*** Dataset entries ***

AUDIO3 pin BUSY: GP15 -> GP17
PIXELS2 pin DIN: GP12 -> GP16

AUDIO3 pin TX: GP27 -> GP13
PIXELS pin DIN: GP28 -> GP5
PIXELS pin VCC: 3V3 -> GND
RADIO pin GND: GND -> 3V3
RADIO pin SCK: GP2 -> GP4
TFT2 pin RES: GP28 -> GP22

*** End of Dataset entries ***

* _Problem requirements_
Copy the lines above exactly, beginning at the line containing "PIXELS pin DIN: GP28 -> GP5" and stopping at the last line.

* _Exercise response_
PIXELS pin DIN: GP28 -> GP5
PIXELS pin VCC: 3V3 -> GND
RADIO pin GND: GND -> 3V3
RADIO pin SCK: GP2 -> GP4
TFT2 pin RES: GP28 -> GP22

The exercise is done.